§ AIM: Update the listing from its first line up to and including the line with "This screenshot has width=1596, height=1233.", changing "Provide" to "Give" and keeping everything else the same.

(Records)

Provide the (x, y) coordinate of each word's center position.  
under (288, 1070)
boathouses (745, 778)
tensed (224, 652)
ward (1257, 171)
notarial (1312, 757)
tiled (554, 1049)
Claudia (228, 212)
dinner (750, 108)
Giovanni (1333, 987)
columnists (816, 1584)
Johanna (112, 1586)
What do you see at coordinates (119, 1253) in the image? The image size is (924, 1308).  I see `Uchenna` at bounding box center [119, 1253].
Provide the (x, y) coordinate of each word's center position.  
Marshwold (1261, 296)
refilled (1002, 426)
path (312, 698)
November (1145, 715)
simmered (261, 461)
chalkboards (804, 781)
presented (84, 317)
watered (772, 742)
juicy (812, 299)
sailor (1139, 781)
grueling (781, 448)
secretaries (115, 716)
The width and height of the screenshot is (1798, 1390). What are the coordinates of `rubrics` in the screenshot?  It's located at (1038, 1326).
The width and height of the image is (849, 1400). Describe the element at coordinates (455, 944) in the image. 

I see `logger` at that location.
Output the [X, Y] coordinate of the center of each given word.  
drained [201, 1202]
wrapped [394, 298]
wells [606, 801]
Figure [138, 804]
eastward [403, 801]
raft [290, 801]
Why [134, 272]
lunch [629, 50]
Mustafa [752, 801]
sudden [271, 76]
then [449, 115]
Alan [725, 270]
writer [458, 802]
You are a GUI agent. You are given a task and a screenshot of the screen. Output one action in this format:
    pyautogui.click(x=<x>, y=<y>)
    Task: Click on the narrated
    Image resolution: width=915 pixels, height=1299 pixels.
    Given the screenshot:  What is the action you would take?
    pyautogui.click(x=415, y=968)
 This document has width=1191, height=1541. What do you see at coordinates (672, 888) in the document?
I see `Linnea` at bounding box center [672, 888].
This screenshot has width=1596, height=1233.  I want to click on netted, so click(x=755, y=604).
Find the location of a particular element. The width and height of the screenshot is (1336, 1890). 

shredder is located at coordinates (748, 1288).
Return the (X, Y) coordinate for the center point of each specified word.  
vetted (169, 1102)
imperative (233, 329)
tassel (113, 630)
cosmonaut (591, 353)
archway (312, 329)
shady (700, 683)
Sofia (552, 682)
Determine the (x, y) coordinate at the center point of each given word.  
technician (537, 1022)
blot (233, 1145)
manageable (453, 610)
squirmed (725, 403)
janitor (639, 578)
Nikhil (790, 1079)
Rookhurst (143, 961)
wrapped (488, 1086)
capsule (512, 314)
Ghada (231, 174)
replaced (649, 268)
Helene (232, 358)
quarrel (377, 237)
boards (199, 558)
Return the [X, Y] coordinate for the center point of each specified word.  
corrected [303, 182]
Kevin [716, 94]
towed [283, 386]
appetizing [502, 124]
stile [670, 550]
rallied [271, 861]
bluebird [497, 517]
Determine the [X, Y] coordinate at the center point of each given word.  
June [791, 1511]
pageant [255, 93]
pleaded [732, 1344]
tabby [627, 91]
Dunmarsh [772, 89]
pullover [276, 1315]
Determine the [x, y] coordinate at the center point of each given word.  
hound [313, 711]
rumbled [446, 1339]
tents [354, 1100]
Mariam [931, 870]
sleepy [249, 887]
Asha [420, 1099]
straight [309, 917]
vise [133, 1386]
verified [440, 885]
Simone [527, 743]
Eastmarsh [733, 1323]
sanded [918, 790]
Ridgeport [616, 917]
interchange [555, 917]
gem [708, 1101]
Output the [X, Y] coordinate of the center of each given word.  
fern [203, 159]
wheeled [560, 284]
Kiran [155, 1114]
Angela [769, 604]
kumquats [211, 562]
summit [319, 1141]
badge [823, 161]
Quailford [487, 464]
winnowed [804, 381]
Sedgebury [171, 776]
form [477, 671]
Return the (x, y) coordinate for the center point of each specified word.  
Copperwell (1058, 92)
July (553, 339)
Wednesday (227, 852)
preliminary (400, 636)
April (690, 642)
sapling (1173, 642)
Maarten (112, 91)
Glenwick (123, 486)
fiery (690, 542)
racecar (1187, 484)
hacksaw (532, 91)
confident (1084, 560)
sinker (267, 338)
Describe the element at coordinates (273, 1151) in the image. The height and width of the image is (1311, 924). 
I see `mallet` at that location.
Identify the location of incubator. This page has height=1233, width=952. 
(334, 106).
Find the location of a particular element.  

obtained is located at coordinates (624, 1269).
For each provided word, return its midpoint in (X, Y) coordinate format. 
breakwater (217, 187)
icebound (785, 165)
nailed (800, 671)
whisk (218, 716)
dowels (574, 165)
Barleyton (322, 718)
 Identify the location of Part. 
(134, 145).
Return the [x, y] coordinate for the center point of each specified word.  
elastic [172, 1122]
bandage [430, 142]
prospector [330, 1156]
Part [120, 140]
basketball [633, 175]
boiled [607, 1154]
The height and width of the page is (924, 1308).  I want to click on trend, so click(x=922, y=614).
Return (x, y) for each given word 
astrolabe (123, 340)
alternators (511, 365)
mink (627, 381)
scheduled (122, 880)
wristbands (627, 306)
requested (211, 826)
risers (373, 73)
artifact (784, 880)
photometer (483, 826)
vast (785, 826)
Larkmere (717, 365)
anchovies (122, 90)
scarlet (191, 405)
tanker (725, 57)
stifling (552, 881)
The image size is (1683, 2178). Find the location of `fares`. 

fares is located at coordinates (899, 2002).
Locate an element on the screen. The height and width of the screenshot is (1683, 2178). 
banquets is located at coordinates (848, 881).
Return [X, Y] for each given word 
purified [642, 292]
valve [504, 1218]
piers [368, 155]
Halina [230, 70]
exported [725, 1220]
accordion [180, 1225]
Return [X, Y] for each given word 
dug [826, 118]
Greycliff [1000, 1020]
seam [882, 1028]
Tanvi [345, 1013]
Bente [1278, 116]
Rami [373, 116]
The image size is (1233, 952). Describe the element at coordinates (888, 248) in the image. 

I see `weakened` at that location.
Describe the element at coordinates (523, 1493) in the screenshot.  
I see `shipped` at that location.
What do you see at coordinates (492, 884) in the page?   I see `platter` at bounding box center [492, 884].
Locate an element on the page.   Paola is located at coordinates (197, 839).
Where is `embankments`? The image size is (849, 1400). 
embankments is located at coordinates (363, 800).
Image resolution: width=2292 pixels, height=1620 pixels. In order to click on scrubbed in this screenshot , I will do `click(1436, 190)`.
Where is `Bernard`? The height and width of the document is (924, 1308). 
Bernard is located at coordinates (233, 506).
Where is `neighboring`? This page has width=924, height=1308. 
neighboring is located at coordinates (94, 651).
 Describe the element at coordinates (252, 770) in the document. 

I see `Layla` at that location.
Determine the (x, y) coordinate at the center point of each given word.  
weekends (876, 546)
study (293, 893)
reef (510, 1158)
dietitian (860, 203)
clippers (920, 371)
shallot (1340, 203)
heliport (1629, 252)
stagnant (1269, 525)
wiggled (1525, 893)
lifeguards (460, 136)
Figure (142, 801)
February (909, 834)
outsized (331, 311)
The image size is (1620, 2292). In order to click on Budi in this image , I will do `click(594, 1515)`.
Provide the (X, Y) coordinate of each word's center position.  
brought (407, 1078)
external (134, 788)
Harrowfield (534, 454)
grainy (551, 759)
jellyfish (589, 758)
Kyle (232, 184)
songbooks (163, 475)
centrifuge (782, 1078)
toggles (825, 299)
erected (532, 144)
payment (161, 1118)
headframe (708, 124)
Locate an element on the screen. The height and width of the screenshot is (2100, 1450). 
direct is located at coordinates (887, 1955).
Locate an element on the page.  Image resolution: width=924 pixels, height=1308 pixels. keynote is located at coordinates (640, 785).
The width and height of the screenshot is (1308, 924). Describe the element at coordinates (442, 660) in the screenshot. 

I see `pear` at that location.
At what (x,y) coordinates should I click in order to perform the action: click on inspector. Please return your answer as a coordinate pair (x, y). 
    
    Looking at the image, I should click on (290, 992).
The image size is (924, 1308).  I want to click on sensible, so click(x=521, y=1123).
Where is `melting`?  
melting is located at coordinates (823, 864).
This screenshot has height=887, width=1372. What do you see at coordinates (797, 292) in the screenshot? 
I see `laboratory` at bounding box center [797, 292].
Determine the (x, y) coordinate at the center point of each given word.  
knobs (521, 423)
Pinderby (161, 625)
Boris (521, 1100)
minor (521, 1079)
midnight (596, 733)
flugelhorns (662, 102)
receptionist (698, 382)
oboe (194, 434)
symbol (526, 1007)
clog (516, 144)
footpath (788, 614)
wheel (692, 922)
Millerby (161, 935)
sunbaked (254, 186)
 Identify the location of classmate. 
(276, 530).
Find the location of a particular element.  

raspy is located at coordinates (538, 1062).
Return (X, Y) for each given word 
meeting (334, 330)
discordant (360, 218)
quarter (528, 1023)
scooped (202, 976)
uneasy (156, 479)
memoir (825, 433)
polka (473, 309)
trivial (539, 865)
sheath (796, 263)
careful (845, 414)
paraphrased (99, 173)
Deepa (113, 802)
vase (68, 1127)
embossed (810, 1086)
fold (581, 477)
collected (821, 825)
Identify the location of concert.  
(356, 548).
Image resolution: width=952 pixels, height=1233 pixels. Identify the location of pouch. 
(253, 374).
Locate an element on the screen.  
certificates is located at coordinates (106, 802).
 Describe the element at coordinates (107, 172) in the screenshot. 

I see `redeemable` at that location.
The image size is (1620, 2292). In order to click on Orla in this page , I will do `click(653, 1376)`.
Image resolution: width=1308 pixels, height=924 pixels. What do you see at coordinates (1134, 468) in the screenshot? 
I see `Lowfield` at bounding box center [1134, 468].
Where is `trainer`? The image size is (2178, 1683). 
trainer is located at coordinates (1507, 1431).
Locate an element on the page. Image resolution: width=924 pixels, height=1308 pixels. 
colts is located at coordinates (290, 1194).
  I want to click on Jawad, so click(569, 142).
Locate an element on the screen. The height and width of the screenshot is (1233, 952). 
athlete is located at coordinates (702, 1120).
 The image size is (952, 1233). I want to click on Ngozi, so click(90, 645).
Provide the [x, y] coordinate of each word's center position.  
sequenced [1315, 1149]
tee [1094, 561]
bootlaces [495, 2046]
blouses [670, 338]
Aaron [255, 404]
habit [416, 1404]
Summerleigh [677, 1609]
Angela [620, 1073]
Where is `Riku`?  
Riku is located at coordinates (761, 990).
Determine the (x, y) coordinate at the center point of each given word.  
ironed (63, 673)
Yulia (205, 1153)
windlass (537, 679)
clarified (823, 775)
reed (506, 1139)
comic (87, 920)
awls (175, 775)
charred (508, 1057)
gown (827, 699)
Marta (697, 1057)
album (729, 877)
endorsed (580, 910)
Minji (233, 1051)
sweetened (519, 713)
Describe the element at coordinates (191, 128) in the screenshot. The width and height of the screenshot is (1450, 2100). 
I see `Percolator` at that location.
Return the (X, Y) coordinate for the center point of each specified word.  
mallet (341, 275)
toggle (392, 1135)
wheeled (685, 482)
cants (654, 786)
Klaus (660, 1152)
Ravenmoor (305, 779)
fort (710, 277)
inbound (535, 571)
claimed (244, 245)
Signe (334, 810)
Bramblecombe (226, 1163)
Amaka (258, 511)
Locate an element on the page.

§ PROBLEM SOLUTION:
Give the (x, y) coordinate of each word's center position.  
under (288, 1070)
boathouses (745, 778)
tensed (224, 652)
ward (1257, 171)
notarial (1312, 757)
tiled (554, 1049)
Claudia (228, 212)
dinner (750, 108)
Giovanni (1333, 987)
columnists (816, 1584)
Johanna (112, 1586)
What do you see at coordinates (119, 1253) in the image? The image size is (924, 1308).  I see `Uchenna` at bounding box center [119, 1253].
Give the (x, y) coordinate of each word's center position.  
Marshwold (1261, 296)
refilled (1002, 426)
path (312, 698)
November (1145, 715)
simmered (261, 461)
chalkboards (804, 781)
presented (84, 317)
watered (772, 742)
juicy (812, 299)
sailor (1139, 781)
grueling (781, 448)
secretaries (115, 716)
The width and height of the screenshot is (1798, 1390). What are the coordinates of `rubrics` in the screenshot?  It's located at (1038, 1326).
The width and height of the image is (849, 1400). Describe the element at coordinates (455, 944) in the image. 

I see `logger` at that location.
Output the [X, Y] coordinate of the center of each given word.  
drained [201, 1202]
wrapped [394, 298]
wells [606, 801]
Figure [138, 804]
eastward [403, 801]
raft [290, 801]
Why [134, 272]
lunch [629, 50]
Mustafa [752, 801]
sudden [271, 76]
then [449, 115]
Alan [725, 270]
writer [458, 802]
You are a GUI agent. You are given a task and a screenshot of the screen. Output one action in this format:
    pyautogui.click(x=<x>, y=<y>)
    Task: Click on the narrated
    Image resolution: width=915 pixels, height=1299 pixels.
    Given the screenshot:  What is the action you would take?
    pyautogui.click(x=415, y=968)
 This document has width=1191, height=1541. What do you see at coordinates (672, 888) in the document?
I see `Linnea` at bounding box center [672, 888].
This screenshot has width=1596, height=1233.  I want to click on netted, so click(x=755, y=604).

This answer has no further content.